## EXTRACTED RECORDS
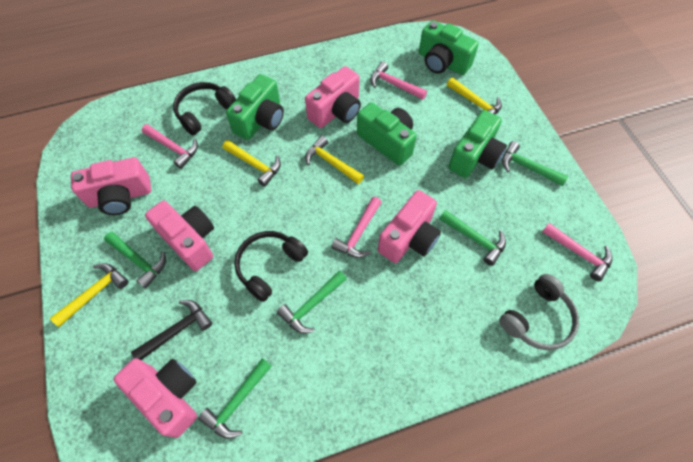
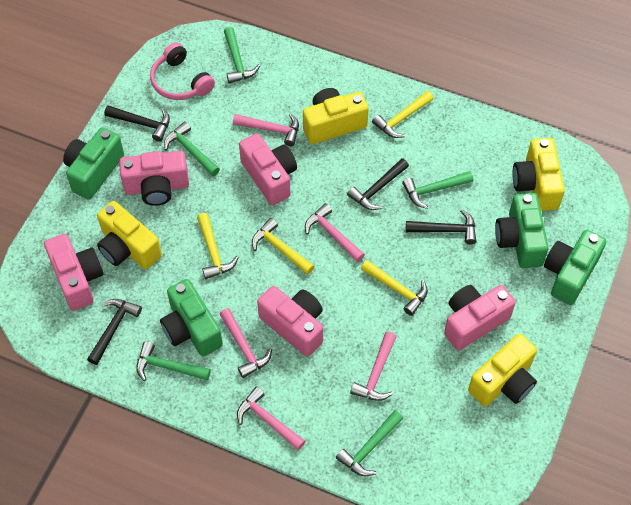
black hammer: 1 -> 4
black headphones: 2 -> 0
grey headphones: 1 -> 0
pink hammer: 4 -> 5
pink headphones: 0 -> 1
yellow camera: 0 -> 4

* * *

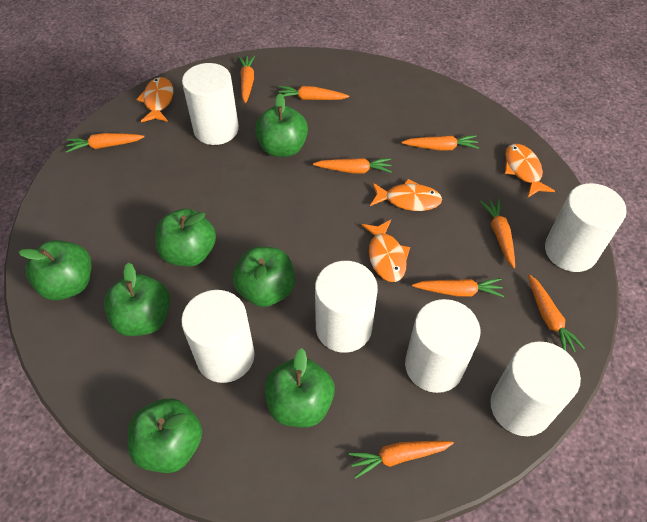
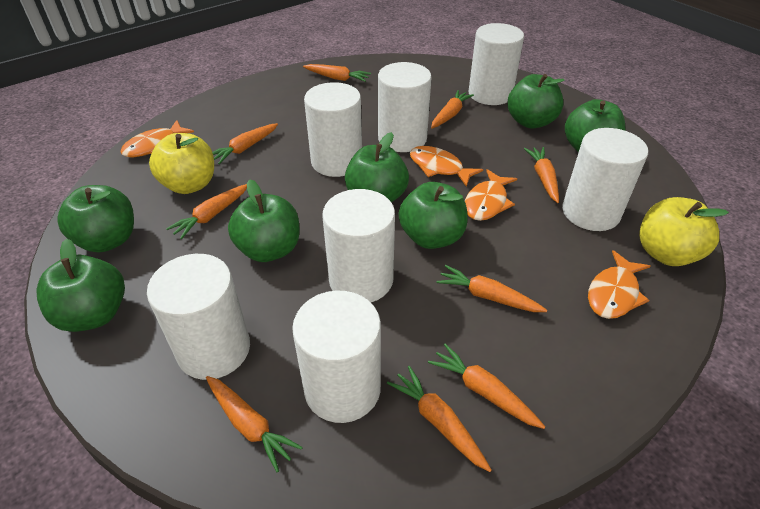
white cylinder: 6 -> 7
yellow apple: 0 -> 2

## REQUIREMENT
If a line in the listing holds the word "black", list that line.

## RESPONSE BELOW
black hammer: 1 -> 4
black headphones: 2 -> 0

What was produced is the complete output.